(Recorded data)
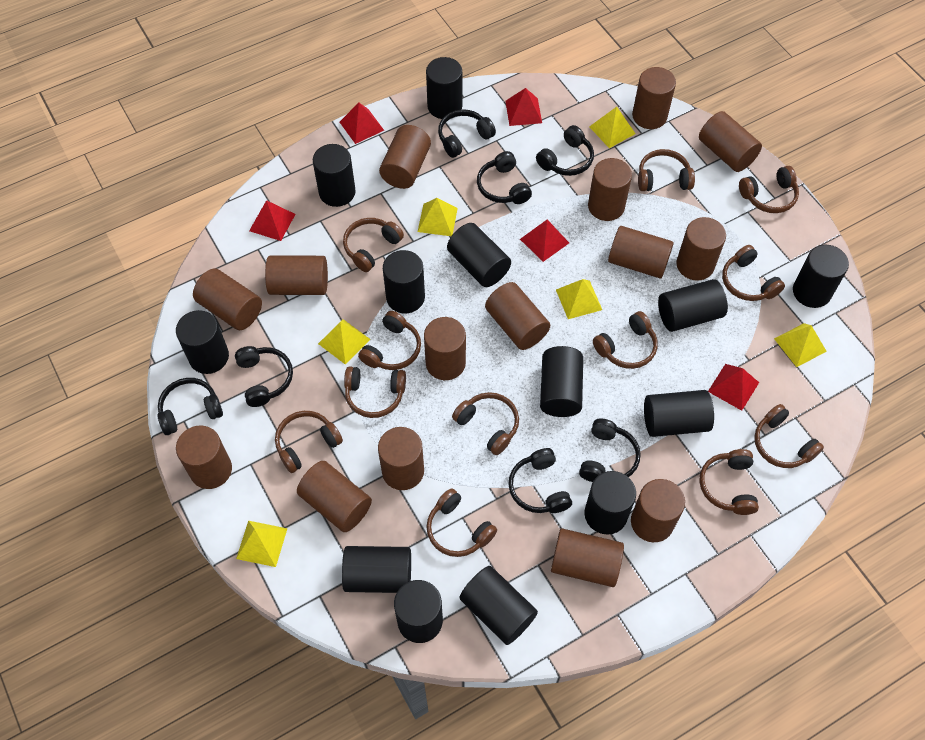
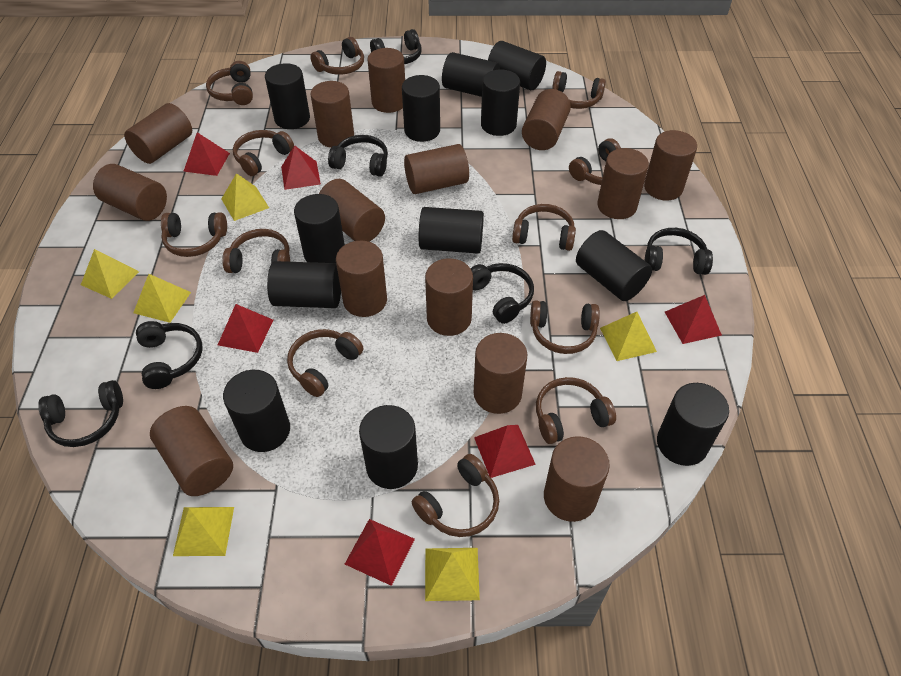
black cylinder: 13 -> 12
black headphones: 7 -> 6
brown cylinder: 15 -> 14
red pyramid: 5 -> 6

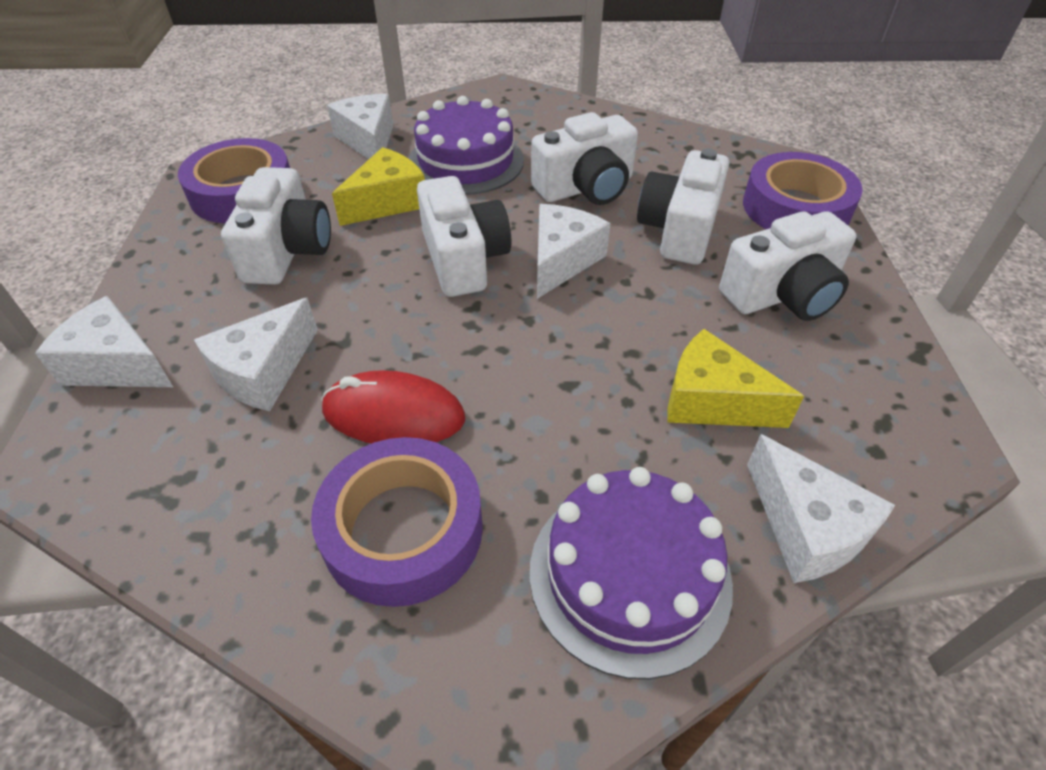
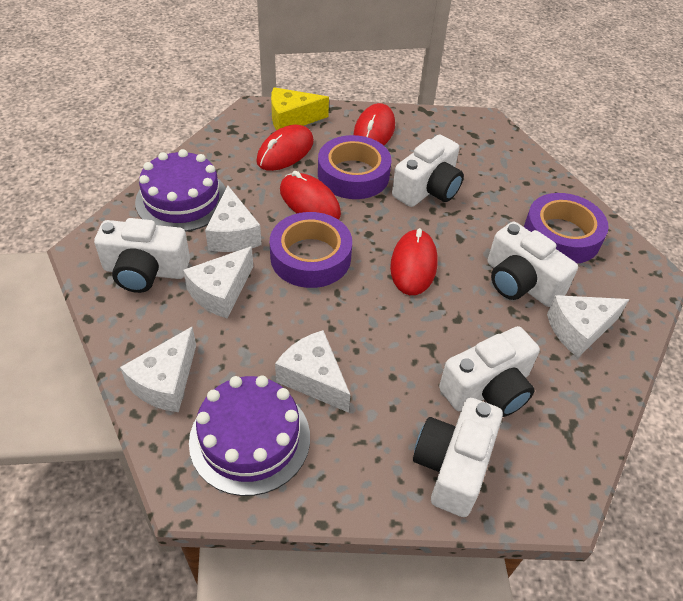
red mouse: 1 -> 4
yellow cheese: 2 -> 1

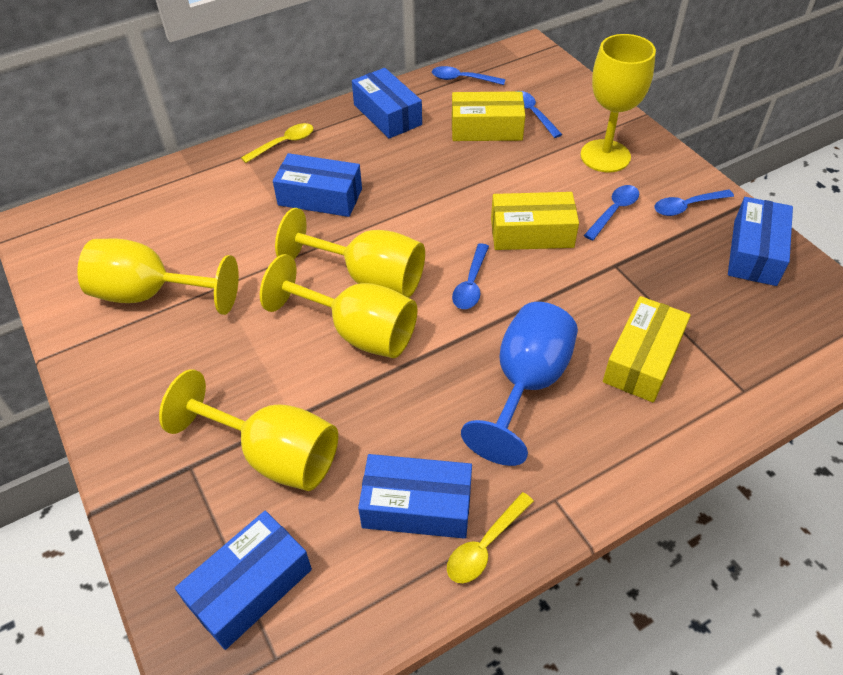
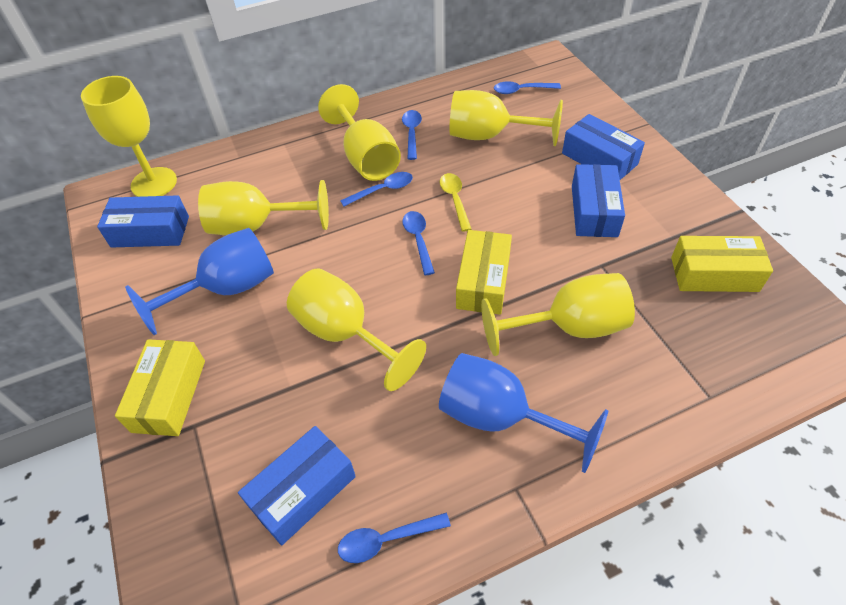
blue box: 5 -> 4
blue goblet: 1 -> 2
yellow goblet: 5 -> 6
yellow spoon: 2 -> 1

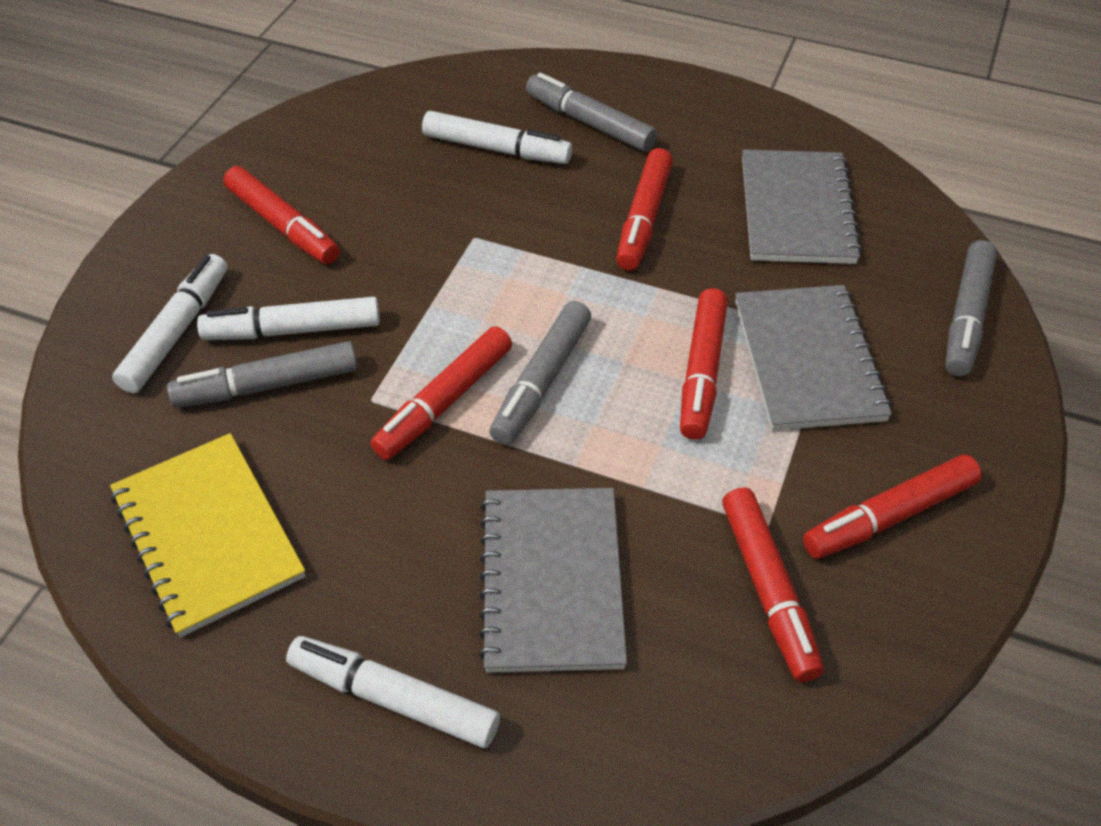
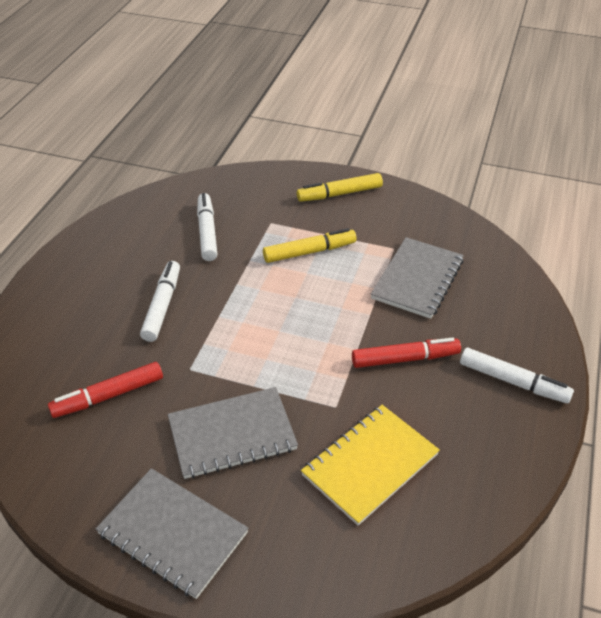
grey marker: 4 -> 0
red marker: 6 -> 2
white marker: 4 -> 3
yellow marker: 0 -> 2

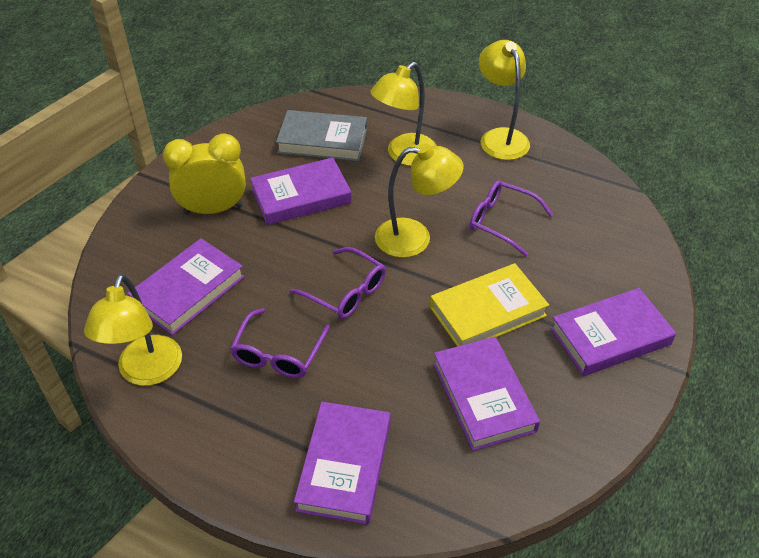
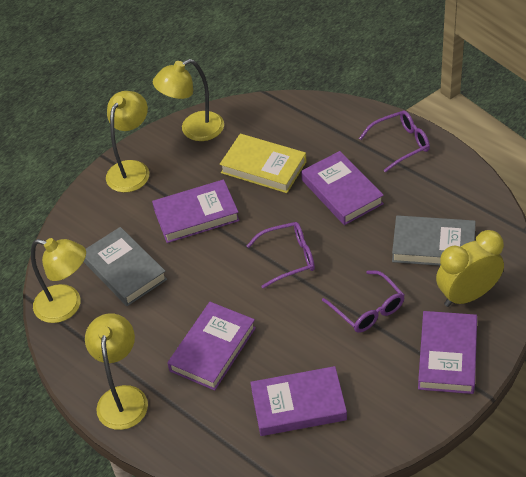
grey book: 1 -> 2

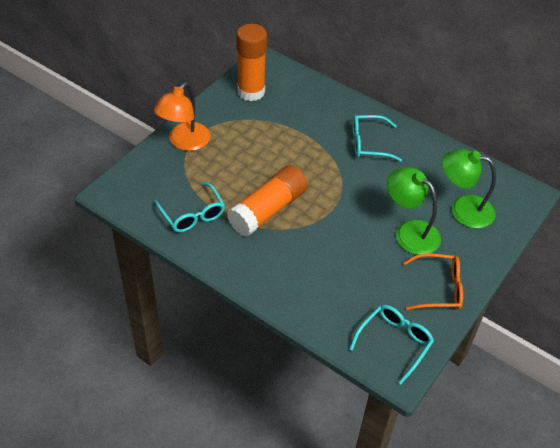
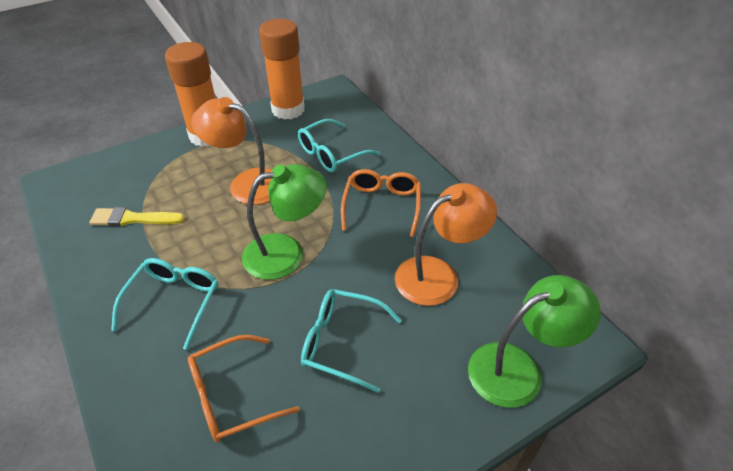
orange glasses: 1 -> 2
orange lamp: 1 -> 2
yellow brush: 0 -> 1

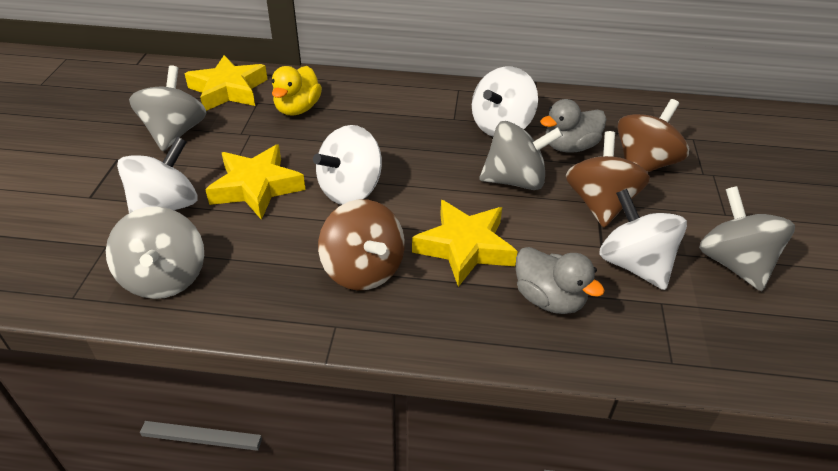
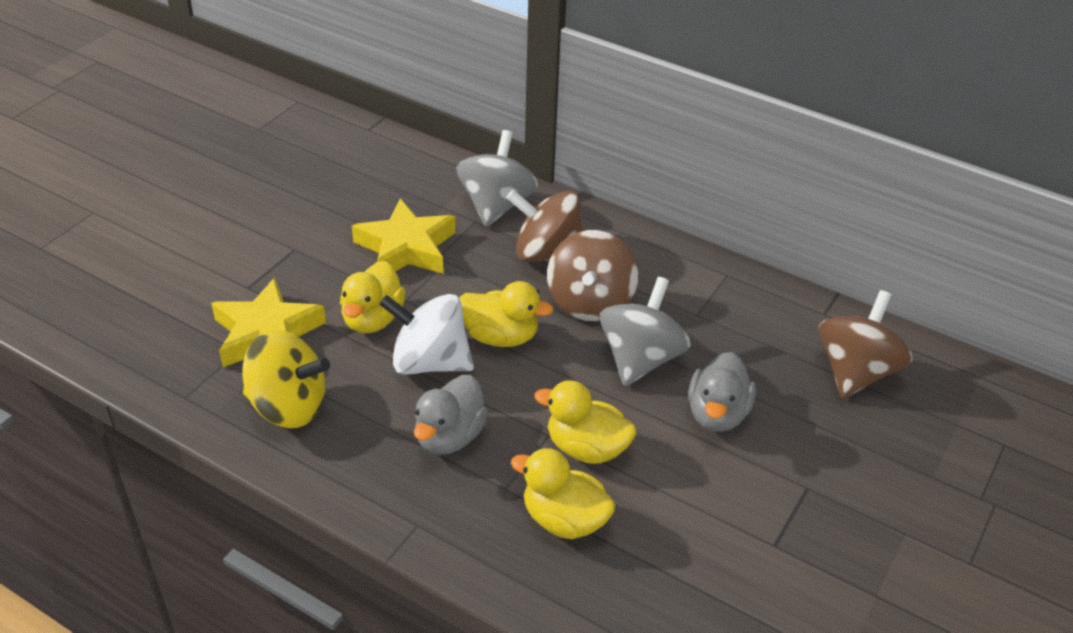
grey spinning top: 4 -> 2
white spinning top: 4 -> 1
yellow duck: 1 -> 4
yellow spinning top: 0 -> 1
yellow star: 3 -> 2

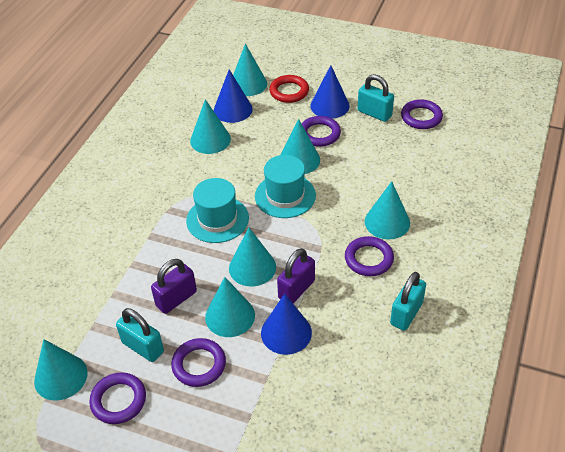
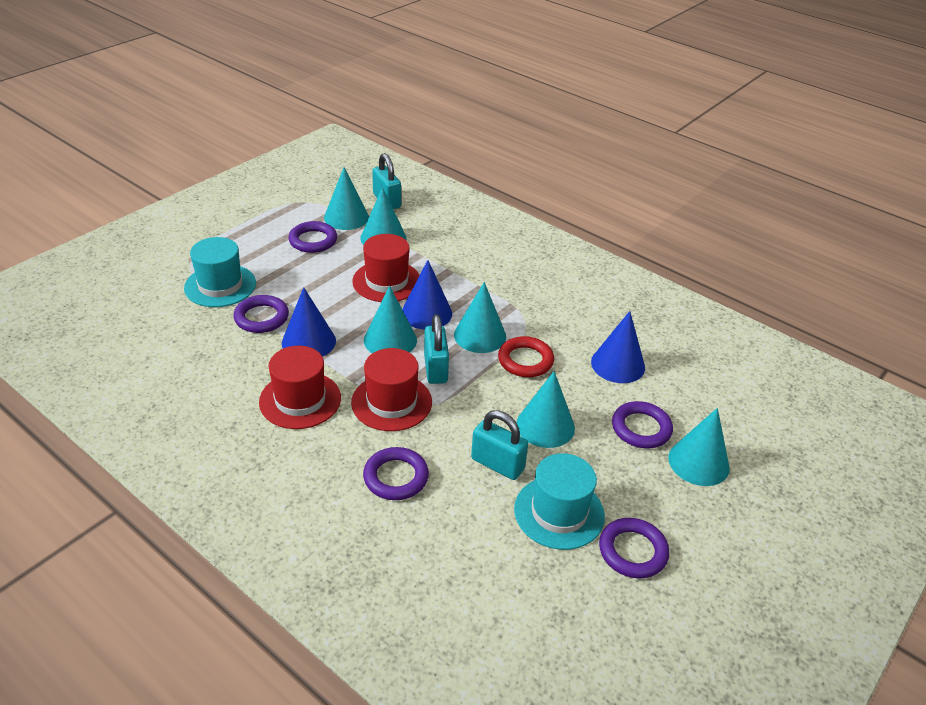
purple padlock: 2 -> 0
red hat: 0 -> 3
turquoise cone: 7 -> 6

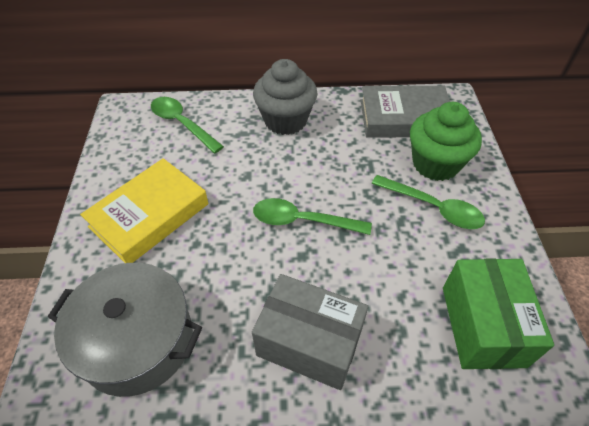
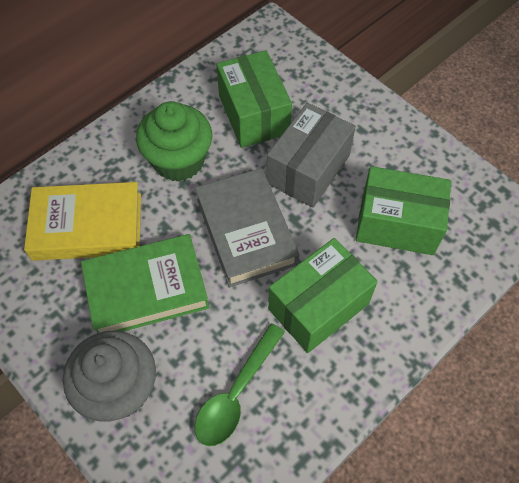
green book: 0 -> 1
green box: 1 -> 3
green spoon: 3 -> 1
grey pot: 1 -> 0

> ABOUT THIS EXERCISE:
From the records above, pull out every line containing the word "marker".

> SOLUTION FOR THIS EXERCISE:
grey marker: 4 -> 0
red marker: 6 -> 2
white marker: 4 -> 3
yellow marker: 0 -> 2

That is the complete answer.